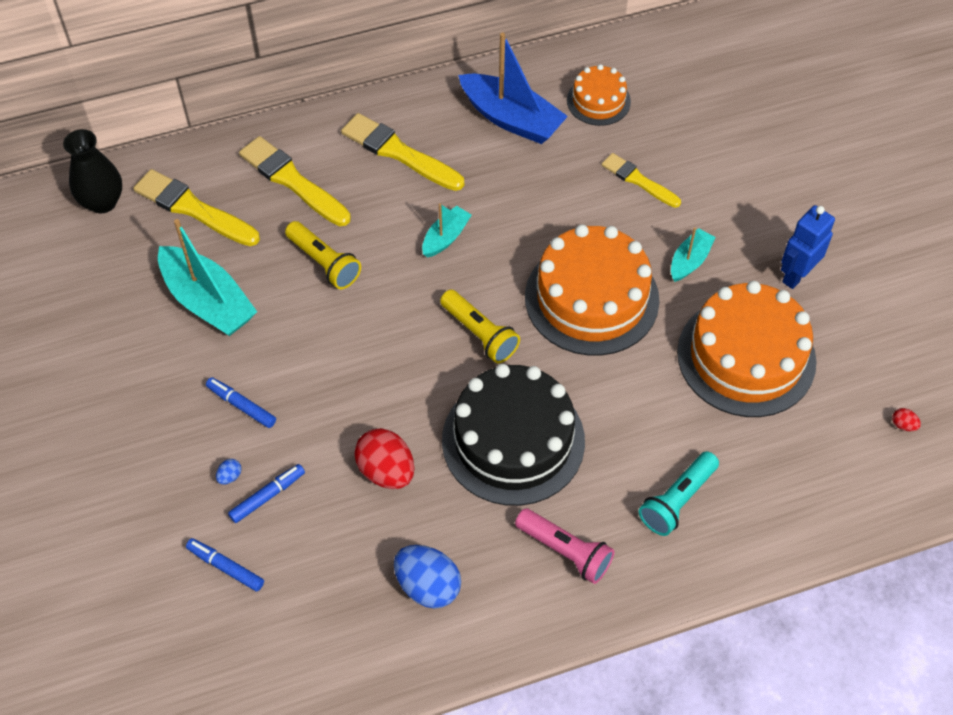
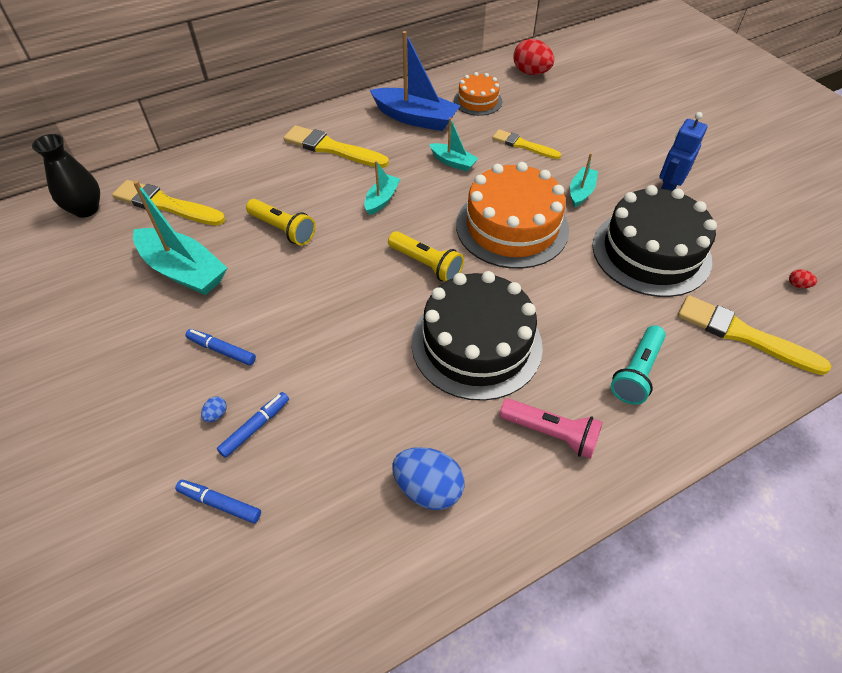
camera: 10 degrees left, 5 degrees down
yellow brush [239,136,351,226] -> yellow brush moved to [678,295,831,375]
red egg [354,428,415,489] -> red egg moved to [513,39,554,75]
orange cake [677,281,817,417] -> black cake [592,185,717,297]
none -> turquoise boat [429,117,479,172]

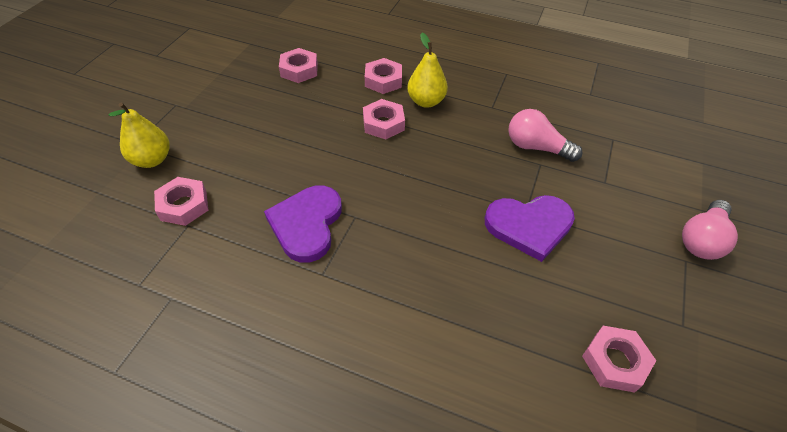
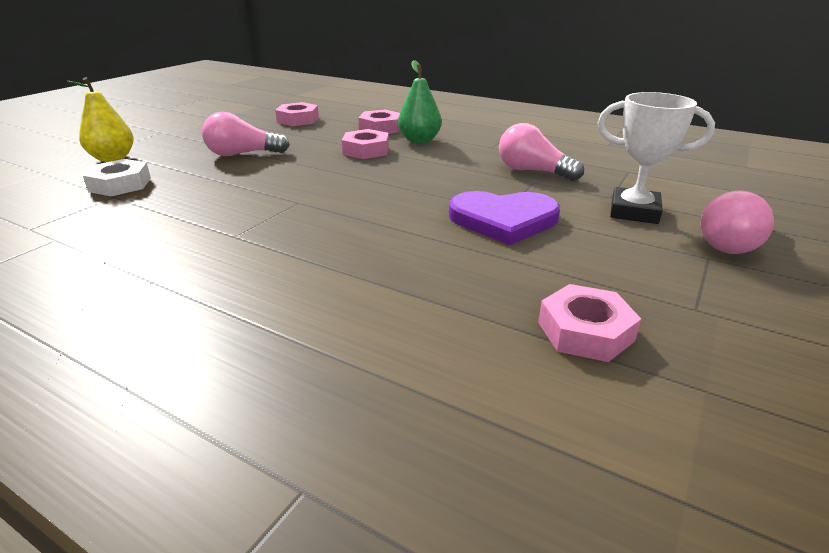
camera: 10 degrees right, 20 degrees down
pink nut [154,177,208,226] -> white nut [83,159,151,196]
purple heart [264,185,342,263] -> none
yellow pear [407,33,448,108] -> green pear [398,60,442,144]
none -> pink light bulb [202,112,290,156]
none -> white trophy [598,92,715,224]

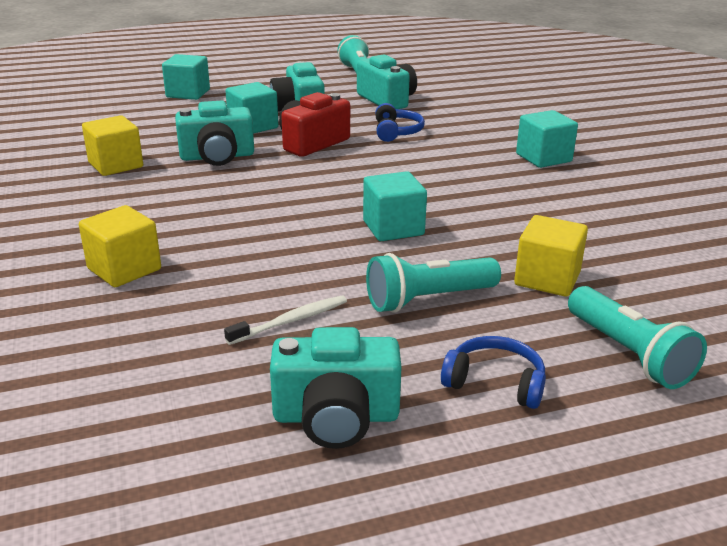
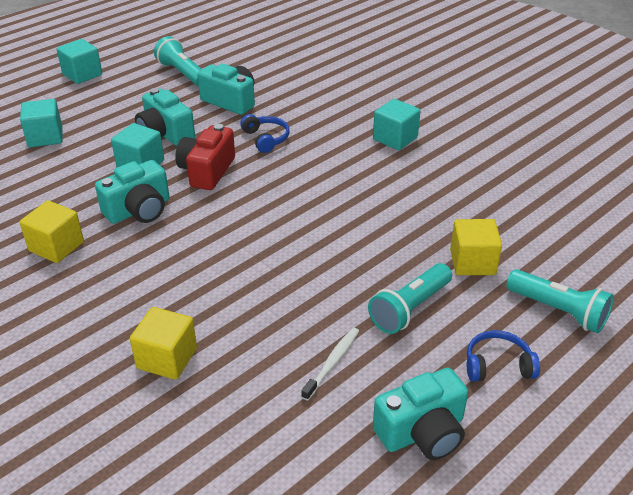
camera: 25 degrees left, 10 degrees up
turquoise cube [363,171,427,241] -> turquoise cube moved to [57,39,102,84]

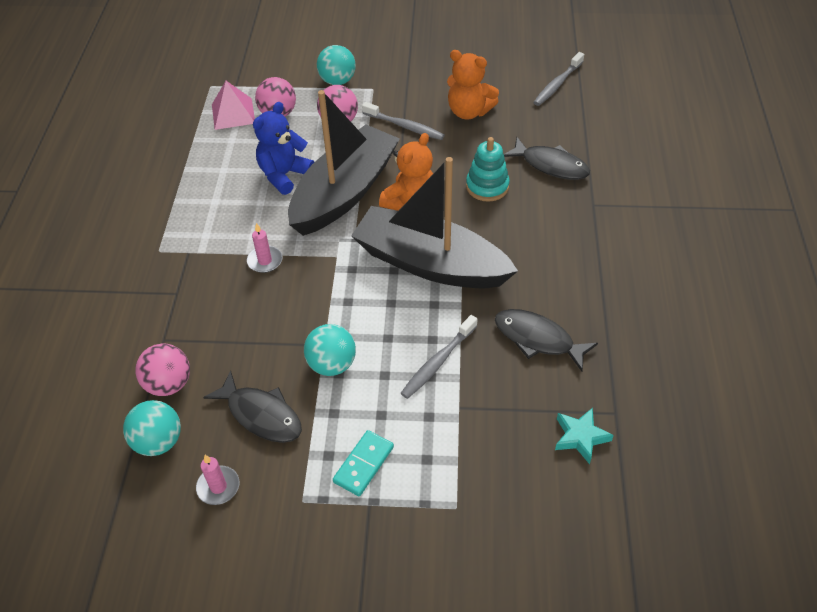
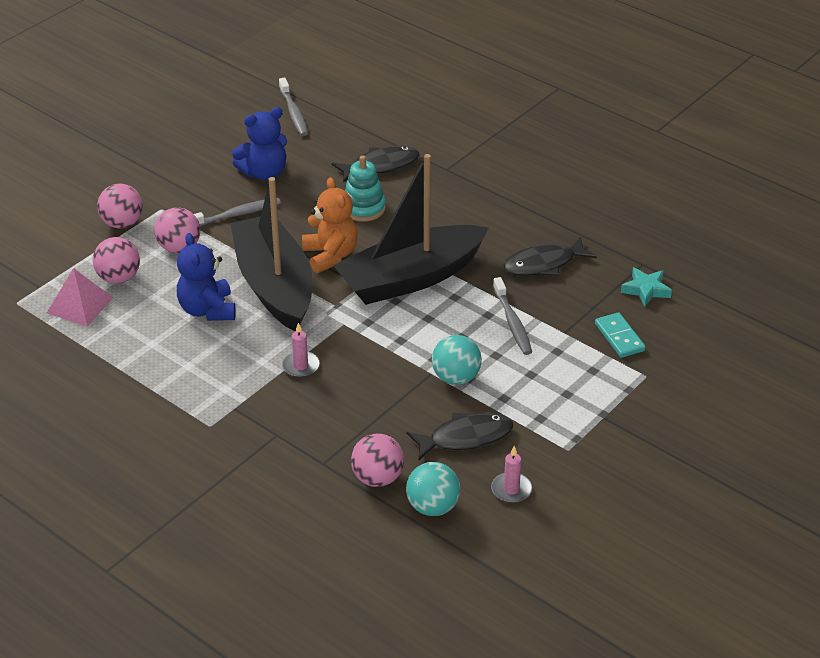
camera: 55 degrees left, 10 degrees down
turquoise ball [317,45,356,85] -> pink ball [97,184,143,228]
turquoise domino [333,430,394,496] -> turquoise domino moved to [595,312,646,358]
orange teddy bear [447,50,499,119] -> blue teddy bear [232,107,287,180]

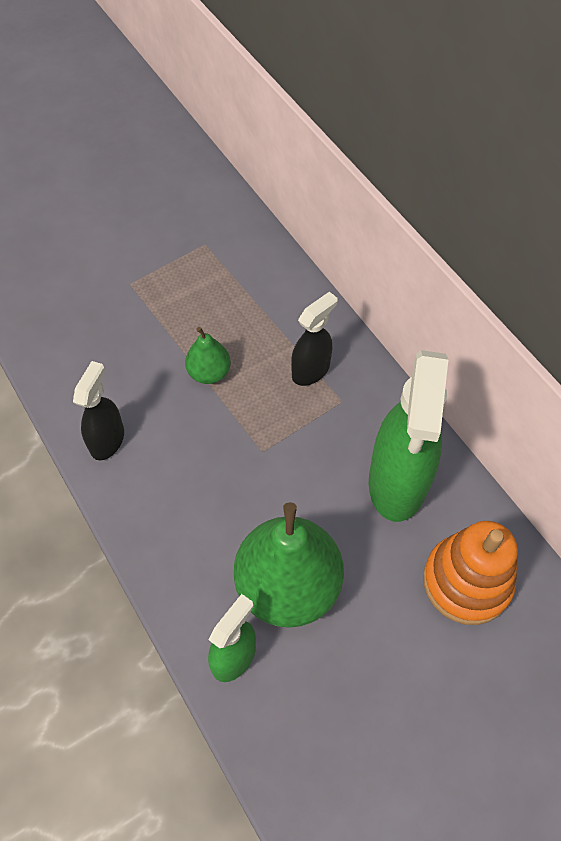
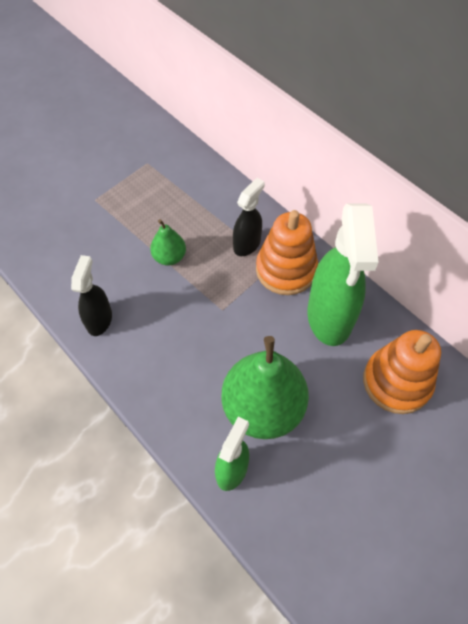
camera: 10 degrees left, 0 degrees up
none -> orange stacking toy [256,210,318,295]

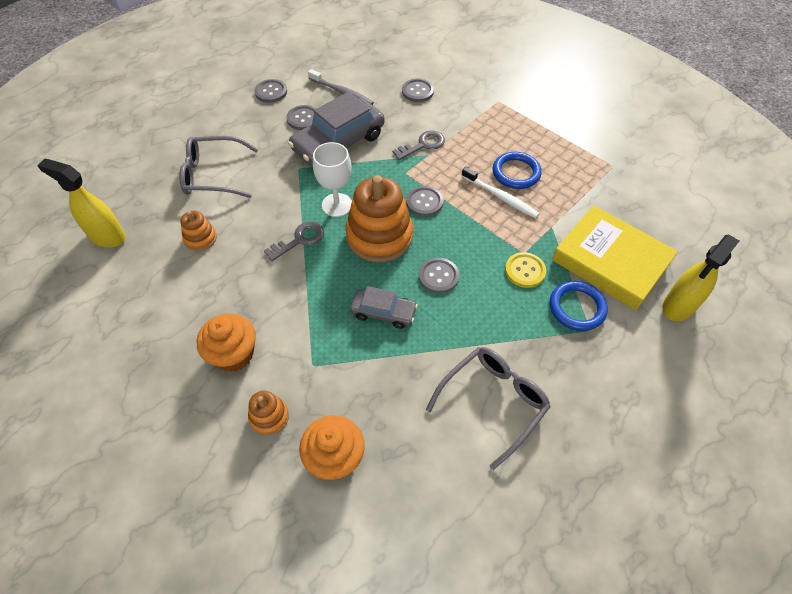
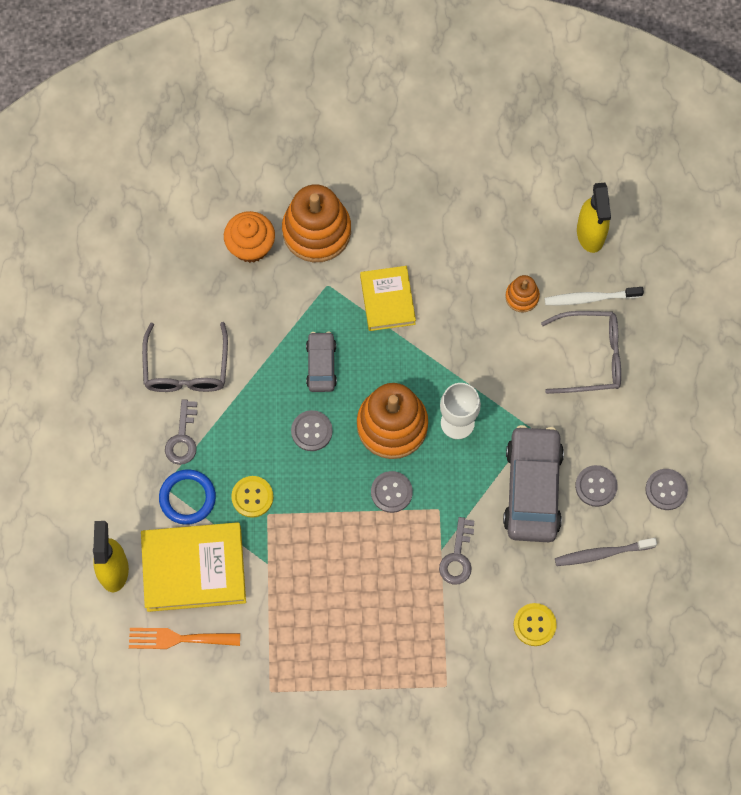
camera: 135 degrees right, 15 degrees up
yellow spray bottle [37,159,126,247] -> yellow spray bottle turned 105 degrees clockwise [577,183,611,253]
grey glasses [179,136,258,198] -> grey glasses turned 45 degrees clockwise [541,311,621,394]
orange cupcake [196,313,256,372] -> none
orange stacking toy [248,391,289,436] -> orange stacking toy [282,184,351,262], size x2.06
grey key [264,222,324,262] -> grey key moved to [165,399,197,465]
grey car [350,286,418,329] -> grey car turned 120 degrees clockwise [306,332,337,392]
grey button [402,79,434,102] -> yellow button [514,603,557,646]
white toothbrush [462,167,539,218] -> white toothbrush moved to [545,287,644,305]
blue ring [493,152,541,189] -> none
none -> orange fork [129,628,240,649]
none -> yellow book [360,266,416,331]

______________________________

* Activity: From the first line of the records down through the line containing "turquoise ball [317,45,356,85]", transcribe exactly those lines and no others, both ends kept, pictures dropped.

* Answer to this task:
camera: 10 degrees left, 5 degrees down
yellow brush [239,136,351,226] -> yellow brush moved to [678,295,831,375]
red egg [354,428,415,489] -> red egg moved to [513,39,554,75]
orange cake [677,281,817,417] -> black cake [592,185,717,297]
none -> turquoise boat [429,117,479,172]

camera: 10 degrees right, 20 degrees down
pink nut [154,177,208,226] -> white nut [83,159,151,196]
purple heart [264,185,342,263] -> none
yellow pear [407,33,448,108] -> green pear [398,60,442,144]
none -> pink light bulb [202,112,290,156]
none -> white trophy [598,92,715,224]

camera: 25 degrees left, 10 degrees up
turquoise cube [363,171,427,241] -> turquoise cube moved to [57,39,102,84]

camera: 55 degrees left, 10 degrees down
turquoise ball [317,45,356,85] -> pink ball [97,184,143,228]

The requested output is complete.